(REQUEST) Pick out each line in the entries below that contains the string "more", and copy those lines.

(Scene-based reasoning entries)
»»

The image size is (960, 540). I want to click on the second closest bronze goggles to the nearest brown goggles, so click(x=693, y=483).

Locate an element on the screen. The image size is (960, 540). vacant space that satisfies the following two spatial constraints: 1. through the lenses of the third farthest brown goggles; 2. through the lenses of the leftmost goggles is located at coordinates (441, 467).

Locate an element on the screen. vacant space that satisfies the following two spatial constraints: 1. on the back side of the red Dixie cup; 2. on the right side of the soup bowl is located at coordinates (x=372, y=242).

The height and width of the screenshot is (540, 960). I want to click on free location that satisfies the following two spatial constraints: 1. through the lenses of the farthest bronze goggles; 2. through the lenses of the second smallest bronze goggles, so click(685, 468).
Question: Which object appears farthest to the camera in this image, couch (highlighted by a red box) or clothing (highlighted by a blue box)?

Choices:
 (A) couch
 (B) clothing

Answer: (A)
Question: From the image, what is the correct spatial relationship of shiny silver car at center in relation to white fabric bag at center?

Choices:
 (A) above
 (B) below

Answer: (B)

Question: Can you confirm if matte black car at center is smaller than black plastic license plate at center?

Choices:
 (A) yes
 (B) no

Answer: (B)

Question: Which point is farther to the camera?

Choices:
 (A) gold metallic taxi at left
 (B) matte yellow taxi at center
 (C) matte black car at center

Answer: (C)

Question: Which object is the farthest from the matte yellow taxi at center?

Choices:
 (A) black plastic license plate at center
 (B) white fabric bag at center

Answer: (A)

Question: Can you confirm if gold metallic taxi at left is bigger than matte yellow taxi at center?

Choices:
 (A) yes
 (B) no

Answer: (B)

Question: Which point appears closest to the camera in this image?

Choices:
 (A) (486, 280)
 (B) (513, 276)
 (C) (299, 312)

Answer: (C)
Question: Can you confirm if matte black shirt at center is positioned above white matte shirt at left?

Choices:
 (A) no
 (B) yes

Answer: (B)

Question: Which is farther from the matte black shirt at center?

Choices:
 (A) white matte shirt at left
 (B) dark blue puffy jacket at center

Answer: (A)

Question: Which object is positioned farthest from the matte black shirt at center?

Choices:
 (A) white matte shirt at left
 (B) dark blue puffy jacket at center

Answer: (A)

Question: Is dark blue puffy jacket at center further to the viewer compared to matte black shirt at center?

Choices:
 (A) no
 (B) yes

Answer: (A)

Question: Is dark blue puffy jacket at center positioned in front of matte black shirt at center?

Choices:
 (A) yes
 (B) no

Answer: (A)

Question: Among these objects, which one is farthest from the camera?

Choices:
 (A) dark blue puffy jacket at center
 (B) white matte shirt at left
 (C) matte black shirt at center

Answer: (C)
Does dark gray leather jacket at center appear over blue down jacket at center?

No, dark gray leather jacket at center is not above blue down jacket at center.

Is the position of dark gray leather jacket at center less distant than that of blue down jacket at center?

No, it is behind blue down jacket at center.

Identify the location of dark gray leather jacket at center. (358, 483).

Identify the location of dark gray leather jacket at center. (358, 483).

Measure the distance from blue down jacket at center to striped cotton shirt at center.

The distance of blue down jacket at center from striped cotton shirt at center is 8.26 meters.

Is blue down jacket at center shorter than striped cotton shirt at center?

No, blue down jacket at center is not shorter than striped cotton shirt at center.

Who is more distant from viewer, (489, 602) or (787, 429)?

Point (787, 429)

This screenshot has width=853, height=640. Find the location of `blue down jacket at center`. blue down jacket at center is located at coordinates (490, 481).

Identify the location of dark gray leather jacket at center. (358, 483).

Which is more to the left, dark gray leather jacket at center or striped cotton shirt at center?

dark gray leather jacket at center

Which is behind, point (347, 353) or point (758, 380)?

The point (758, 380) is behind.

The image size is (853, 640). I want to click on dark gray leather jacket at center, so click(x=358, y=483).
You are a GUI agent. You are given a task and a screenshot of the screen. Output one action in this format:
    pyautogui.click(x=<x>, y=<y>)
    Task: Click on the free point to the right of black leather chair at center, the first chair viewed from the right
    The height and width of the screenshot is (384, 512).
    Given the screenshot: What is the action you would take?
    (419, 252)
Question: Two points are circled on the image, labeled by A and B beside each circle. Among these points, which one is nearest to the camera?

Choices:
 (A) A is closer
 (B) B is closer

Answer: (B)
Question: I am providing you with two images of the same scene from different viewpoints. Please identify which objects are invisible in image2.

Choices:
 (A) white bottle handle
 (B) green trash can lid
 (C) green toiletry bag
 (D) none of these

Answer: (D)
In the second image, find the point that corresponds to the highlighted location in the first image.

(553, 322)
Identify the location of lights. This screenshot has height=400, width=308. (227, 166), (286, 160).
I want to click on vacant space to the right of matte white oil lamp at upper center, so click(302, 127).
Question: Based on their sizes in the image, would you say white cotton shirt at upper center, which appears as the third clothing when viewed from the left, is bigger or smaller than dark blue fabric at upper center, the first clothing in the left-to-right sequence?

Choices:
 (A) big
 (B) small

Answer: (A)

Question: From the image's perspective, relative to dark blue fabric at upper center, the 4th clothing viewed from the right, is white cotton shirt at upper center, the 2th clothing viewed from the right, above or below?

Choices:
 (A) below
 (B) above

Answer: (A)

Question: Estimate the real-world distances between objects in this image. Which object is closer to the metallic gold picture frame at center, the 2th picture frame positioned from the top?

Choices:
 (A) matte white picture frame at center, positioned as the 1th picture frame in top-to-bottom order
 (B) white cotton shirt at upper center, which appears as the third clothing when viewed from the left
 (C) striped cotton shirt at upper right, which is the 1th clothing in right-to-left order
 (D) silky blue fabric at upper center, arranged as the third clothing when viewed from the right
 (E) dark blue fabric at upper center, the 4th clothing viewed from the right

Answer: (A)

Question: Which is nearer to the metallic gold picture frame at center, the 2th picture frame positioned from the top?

««

(OUTPUT FOR THIS EXERCISE)
Who is more distant from viewer, (489, 602) or (787, 429)?
Which is more to the left, dark gray leather jacket at center or striped cotton shirt at center?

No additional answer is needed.